- PROBLEM DETAILS -
Copy verbatim the material from its first line to the line that holds "IC1 pin STAT: STAT -> PROG", including that line.

- SUPPLIED RECORDS -
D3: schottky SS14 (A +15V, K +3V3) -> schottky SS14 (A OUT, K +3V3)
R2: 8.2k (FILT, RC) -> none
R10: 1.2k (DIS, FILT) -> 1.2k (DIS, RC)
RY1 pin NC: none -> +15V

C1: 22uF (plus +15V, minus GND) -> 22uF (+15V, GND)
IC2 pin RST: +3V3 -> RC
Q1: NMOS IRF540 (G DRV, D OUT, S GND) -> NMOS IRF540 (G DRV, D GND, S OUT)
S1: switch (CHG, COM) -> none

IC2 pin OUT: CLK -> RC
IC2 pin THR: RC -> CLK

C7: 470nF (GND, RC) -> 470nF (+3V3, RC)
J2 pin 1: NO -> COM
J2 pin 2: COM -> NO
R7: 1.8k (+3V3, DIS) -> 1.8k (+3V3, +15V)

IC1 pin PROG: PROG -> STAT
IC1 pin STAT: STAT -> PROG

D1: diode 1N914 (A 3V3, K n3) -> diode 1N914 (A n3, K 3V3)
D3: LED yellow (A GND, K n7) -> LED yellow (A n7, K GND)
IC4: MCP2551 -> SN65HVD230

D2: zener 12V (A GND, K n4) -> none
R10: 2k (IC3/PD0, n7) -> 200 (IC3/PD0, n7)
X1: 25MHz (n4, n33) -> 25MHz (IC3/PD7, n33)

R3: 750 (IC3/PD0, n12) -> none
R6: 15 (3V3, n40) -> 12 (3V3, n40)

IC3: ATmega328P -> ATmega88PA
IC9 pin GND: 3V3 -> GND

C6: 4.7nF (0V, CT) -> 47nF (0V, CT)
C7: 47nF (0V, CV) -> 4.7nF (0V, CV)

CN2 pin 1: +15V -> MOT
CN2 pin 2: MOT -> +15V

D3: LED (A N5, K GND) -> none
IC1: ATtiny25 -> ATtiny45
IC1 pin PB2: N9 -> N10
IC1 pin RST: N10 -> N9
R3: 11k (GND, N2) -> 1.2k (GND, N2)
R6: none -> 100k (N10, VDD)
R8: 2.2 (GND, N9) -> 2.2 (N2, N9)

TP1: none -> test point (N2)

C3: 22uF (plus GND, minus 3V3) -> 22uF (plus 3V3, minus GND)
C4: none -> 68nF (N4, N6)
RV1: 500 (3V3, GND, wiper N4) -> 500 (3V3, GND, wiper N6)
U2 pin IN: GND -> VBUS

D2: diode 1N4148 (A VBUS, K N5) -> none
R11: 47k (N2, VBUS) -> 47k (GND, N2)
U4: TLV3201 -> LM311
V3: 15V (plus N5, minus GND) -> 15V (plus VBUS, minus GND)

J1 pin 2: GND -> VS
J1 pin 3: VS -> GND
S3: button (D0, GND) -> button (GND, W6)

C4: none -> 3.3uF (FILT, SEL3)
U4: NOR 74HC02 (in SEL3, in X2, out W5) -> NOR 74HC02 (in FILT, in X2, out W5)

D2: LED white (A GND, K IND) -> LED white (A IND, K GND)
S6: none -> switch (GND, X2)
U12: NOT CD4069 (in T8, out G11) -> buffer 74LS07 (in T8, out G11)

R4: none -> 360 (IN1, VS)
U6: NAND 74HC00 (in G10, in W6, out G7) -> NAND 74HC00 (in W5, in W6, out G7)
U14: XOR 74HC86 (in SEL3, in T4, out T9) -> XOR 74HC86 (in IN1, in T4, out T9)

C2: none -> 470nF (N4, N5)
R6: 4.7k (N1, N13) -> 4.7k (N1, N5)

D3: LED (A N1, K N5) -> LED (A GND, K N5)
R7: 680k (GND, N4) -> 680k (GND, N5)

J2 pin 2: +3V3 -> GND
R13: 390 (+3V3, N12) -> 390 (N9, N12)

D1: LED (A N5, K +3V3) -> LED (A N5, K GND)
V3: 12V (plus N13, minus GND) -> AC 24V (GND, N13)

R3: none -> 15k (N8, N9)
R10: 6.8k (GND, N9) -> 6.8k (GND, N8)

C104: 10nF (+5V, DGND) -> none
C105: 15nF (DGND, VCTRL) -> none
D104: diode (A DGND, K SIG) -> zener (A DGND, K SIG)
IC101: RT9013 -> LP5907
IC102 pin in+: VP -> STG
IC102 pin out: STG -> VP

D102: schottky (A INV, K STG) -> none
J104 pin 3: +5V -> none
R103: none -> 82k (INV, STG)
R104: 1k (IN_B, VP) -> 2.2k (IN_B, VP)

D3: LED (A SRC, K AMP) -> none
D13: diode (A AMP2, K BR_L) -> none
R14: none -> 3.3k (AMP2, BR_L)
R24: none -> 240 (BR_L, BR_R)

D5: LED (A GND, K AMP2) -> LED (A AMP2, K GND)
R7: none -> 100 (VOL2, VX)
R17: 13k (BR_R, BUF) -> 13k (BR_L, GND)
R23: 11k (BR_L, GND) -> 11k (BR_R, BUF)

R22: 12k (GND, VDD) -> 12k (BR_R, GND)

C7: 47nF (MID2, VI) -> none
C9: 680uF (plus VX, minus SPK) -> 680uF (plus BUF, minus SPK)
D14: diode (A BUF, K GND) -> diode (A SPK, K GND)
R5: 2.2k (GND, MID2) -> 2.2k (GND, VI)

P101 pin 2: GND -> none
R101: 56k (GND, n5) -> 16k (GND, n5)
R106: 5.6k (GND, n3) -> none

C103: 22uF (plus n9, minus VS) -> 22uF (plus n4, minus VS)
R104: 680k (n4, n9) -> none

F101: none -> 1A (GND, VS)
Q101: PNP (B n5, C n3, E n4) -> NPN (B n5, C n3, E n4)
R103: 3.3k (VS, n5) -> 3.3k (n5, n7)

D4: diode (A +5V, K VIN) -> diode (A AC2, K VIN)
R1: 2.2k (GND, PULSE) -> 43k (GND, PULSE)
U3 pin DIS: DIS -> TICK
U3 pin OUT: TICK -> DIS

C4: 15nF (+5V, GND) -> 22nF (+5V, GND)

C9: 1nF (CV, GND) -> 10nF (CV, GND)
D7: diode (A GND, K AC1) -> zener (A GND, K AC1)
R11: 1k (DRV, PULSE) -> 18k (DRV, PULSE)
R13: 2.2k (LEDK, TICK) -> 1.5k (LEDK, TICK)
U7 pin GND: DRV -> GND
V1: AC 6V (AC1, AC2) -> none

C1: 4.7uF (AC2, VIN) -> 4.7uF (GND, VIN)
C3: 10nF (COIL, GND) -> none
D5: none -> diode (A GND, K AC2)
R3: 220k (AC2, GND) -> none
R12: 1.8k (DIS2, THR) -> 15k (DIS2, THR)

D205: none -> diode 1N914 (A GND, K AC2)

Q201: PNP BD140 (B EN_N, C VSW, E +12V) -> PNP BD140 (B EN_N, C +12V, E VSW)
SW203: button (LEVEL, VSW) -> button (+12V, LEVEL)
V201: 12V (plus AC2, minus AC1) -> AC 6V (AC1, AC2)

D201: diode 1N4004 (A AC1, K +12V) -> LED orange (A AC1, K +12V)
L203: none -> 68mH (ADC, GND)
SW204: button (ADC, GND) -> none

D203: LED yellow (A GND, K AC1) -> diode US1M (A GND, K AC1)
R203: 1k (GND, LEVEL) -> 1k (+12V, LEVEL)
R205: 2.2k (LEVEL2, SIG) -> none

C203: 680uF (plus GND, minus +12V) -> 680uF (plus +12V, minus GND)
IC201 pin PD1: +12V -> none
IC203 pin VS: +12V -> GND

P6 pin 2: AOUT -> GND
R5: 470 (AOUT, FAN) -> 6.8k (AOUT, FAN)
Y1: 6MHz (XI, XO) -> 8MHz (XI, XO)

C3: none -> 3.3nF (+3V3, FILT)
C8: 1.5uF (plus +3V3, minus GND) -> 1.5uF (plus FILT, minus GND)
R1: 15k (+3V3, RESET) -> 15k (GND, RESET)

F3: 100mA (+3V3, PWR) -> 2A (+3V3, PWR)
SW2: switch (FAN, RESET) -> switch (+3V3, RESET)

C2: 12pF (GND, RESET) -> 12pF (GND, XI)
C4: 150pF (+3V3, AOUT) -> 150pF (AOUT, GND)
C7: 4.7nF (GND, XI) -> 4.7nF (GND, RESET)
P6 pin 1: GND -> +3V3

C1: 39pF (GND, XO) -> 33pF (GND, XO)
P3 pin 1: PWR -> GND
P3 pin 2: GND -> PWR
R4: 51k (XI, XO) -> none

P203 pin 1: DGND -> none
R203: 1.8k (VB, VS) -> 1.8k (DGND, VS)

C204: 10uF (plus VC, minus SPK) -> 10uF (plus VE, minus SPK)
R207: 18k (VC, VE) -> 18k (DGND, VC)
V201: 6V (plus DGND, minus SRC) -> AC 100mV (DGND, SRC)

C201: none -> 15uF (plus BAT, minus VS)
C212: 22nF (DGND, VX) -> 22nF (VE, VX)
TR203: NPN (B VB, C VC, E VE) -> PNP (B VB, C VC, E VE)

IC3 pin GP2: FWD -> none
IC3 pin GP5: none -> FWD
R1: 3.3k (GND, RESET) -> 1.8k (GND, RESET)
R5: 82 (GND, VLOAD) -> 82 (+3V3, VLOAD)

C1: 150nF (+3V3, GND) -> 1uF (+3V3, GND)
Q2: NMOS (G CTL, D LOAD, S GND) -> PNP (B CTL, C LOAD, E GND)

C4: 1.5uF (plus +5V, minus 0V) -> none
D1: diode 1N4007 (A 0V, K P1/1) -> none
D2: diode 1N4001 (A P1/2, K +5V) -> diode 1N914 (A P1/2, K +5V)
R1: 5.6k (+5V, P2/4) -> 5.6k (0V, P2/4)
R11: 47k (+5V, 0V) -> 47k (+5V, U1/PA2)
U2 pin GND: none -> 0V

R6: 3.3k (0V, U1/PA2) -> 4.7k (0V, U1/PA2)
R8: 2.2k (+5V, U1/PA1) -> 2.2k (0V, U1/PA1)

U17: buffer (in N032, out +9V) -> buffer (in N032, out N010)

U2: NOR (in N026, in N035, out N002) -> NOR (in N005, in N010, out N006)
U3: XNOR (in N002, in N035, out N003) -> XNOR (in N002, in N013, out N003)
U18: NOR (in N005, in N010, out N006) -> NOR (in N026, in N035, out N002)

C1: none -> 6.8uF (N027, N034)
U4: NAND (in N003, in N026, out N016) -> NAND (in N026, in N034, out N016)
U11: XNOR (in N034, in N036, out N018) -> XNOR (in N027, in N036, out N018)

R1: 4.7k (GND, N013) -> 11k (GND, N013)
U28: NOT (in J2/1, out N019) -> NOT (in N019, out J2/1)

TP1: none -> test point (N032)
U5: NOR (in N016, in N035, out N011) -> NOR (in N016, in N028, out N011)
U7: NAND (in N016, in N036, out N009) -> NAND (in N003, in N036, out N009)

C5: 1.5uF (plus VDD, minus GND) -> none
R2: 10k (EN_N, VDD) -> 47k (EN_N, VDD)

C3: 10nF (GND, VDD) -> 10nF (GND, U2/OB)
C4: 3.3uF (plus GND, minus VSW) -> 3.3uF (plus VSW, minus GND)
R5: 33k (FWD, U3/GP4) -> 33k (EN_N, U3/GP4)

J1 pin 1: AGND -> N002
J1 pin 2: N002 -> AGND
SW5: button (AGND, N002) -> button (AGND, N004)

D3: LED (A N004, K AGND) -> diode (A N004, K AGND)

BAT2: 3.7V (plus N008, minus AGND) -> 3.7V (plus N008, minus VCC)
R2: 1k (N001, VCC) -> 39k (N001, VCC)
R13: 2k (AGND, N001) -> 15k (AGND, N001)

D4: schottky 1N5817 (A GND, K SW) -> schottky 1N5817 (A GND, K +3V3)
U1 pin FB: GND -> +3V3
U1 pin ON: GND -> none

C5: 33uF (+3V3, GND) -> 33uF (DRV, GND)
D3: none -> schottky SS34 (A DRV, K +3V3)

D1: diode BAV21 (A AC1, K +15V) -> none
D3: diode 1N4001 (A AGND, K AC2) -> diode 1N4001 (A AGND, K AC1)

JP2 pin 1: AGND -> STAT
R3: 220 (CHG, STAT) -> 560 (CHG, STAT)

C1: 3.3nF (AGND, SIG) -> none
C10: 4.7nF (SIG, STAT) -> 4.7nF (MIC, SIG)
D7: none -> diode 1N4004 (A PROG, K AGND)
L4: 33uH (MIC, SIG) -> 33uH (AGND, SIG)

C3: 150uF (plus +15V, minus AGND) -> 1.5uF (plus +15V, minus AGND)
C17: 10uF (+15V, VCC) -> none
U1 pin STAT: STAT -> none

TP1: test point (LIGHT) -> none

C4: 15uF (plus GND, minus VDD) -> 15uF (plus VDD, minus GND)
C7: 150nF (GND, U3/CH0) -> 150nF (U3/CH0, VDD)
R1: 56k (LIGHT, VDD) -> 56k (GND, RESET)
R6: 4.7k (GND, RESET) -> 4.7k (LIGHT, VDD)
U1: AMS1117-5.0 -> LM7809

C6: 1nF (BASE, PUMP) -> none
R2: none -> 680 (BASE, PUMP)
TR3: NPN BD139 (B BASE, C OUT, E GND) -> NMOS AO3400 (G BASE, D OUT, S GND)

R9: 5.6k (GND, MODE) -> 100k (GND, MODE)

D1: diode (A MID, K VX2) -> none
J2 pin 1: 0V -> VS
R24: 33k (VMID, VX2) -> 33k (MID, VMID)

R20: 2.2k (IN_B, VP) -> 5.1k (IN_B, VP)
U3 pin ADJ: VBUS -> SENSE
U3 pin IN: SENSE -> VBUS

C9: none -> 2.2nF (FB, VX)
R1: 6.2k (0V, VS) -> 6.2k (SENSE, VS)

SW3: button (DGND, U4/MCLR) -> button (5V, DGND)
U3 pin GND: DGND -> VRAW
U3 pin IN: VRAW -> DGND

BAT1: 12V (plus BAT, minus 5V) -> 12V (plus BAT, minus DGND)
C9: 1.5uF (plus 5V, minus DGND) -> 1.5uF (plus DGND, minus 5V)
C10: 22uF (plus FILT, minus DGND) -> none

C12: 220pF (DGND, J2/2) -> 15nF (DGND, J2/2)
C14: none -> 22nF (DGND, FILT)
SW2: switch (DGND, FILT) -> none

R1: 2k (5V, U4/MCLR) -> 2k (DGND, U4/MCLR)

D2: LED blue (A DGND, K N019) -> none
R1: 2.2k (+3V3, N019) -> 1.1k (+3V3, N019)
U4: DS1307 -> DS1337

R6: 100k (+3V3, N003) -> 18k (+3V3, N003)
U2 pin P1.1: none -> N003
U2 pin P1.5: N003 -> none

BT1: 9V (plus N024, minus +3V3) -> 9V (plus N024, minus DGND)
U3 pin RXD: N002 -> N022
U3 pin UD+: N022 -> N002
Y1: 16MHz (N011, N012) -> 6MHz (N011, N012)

- ANSWER FOR THE TASK -
D3: schottky SS14 (A +15V, K +3V3) -> schottky SS14 (A OUT, K +3V3)
R2: 8.2k (FILT, RC) -> none
R10: 1.2k (DIS, FILT) -> 1.2k (DIS, RC)
RY1 pin NC: none -> +15V

C1: 22uF (plus +15V, minus GND) -> 22uF (+15V, GND)
IC2 pin RST: +3V3 -> RC
Q1: NMOS IRF540 (G DRV, D OUT, S GND) -> NMOS IRF540 (G DRV, D GND, S OUT)
S1: switch (CHG, COM) -> none

IC2 pin OUT: CLK -> RC
IC2 pin THR: RC -> CLK

C7: 470nF (GND, RC) -> 470nF (+3V3, RC)
J2 pin 1: NO -> COM
J2 pin 2: COM -> NO
R7: 1.8k (+3V3, DIS) -> 1.8k (+3V3, +15V)

IC1 pin PROG: PROG -> STAT
IC1 pin STAT: STAT -> PROG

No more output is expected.